▶ **WHAT YOU ARE ASKED TO DO**: Your answer should be the lines below from the one holding "yellow car [480,192,558,242]" through the one holding "none -> yellow tree [327,315,377,369]", copied exactly and with nothing else.

Object transformation records:
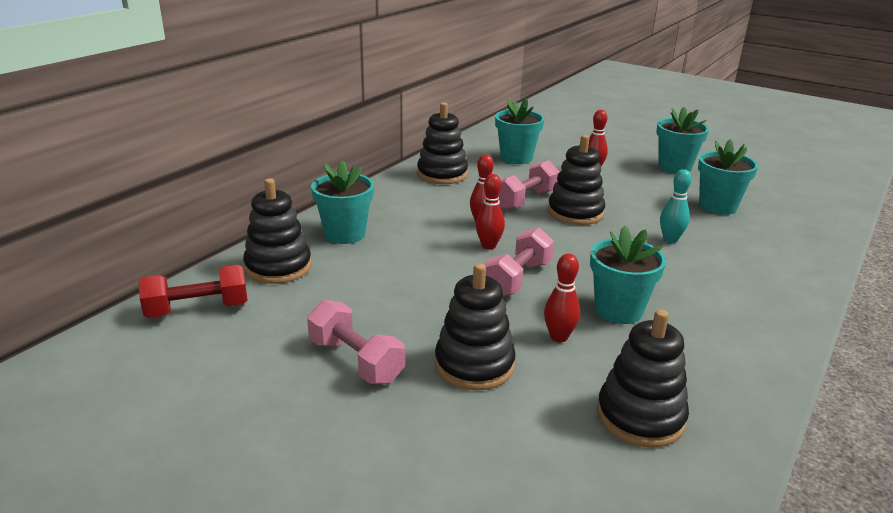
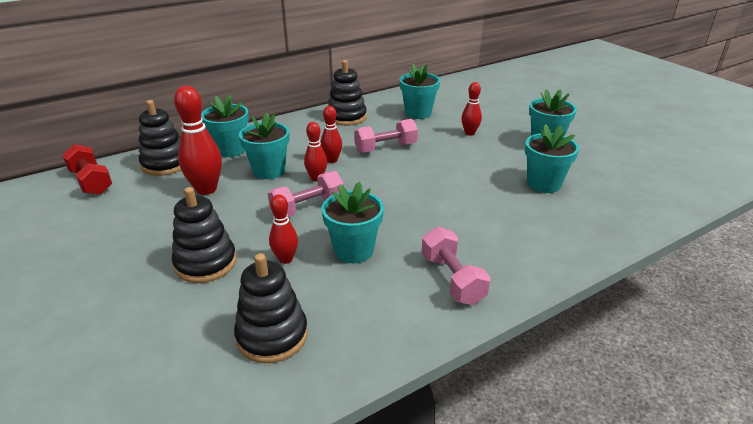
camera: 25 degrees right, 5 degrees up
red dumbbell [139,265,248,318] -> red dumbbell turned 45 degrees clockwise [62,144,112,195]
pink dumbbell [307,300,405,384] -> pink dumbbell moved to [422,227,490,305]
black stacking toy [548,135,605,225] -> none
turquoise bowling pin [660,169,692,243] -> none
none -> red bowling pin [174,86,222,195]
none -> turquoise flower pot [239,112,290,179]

...

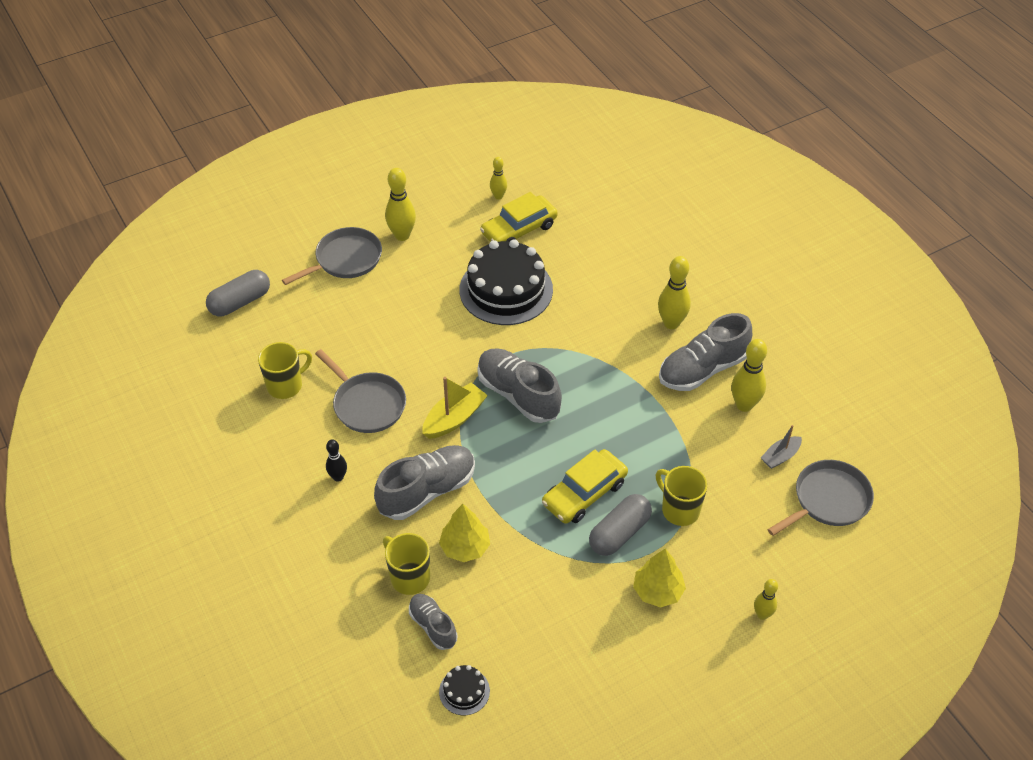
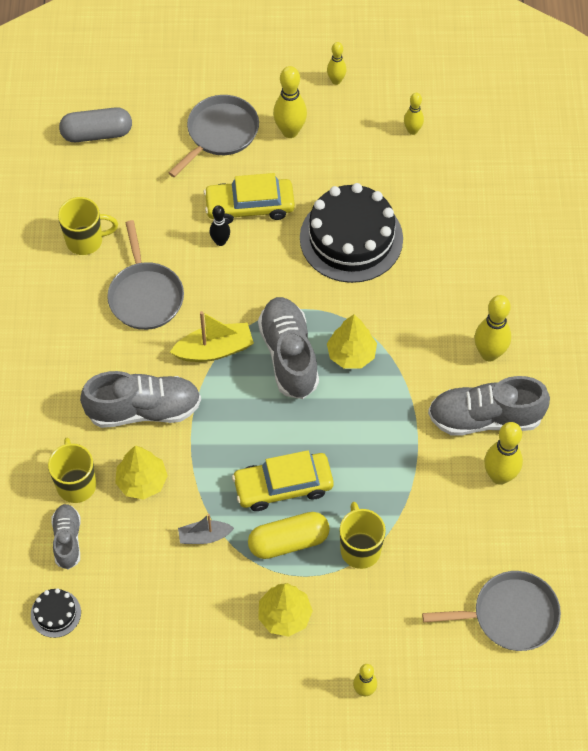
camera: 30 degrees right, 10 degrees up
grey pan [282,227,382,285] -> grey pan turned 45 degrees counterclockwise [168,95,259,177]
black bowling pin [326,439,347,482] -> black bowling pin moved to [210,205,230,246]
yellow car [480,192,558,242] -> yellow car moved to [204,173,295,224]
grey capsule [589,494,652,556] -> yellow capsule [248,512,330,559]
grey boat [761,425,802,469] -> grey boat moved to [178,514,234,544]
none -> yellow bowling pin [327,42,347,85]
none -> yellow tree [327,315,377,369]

▶ **THE ANSWER**:
yellow car [480,192,558,242] -> yellow car moved to [204,173,295,224]
grey capsule [589,494,652,556] -> yellow capsule [248,512,330,559]
grey boat [761,425,802,469] -> grey boat moved to [178,514,234,544]
none -> yellow bowling pin [327,42,347,85]
none -> yellow tree [327,315,377,369]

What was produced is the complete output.